WORK TO BE COMPLETED
The entries that follow include a run beginning at the line with "green arrow: (847, 751)" and ending at the line with "red line: (247, 300) -> (242, 278), moved"; restate that run word for word and leave the rest out.

****************

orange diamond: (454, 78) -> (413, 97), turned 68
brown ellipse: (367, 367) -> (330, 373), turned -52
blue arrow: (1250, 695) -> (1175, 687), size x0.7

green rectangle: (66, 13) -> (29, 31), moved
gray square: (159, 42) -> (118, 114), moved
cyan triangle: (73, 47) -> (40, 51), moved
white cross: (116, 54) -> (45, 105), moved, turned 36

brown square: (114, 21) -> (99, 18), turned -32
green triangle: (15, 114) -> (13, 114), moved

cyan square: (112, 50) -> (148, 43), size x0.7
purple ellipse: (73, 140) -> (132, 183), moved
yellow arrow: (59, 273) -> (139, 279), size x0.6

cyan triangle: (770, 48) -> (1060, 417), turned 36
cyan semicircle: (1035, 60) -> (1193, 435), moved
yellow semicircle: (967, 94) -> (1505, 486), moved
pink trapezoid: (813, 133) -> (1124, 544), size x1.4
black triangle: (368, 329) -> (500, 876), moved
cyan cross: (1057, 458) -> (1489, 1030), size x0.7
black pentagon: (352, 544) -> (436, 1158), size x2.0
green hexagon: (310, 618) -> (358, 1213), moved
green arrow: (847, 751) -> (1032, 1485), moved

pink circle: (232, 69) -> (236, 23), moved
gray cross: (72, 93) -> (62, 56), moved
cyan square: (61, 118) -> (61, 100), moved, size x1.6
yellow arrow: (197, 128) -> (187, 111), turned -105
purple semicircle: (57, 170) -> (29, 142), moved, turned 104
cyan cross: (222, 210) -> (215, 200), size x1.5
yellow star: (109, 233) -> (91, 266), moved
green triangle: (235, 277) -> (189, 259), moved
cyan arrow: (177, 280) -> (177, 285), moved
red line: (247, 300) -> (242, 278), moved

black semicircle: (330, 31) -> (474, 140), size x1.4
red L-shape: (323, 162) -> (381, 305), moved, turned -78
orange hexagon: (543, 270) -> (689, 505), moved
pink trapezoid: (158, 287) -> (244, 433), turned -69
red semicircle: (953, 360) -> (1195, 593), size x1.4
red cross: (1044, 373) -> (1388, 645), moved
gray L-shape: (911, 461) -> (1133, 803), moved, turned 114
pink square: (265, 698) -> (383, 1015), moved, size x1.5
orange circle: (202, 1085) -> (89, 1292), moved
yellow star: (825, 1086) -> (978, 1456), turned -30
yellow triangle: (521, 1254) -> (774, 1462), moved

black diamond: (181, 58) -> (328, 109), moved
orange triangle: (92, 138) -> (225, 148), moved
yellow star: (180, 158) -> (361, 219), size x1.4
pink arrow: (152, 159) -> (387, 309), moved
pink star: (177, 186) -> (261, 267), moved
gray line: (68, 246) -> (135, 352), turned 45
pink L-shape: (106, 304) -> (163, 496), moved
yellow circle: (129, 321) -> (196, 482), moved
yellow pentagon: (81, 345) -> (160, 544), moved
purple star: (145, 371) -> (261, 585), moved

****************

WRITTEN RESPONSE
green arrow: (847, 751) -> (1032, 1485), moved

pink circle: (232, 69) -> (236, 23), moved
gray cross: (72, 93) -> (62, 56), moved
cyan square: (61, 118) -> (61, 100), moved, size x1.6
yellow arrow: (197, 128) -> (187, 111), turned -105
purple semicircle: (57, 170) -> (29, 142), moved, turned 104
cyan cross: (222, 210) -> (215, 200), size x1.5
yellow star: (109, 233) -> (91, 266), moved
green triangle: (235, 277) -> (189, 259), moved
cyan arrow: (177, 280) -> (177, 285), moved
red line: (247, 300) -> (242, 278), moved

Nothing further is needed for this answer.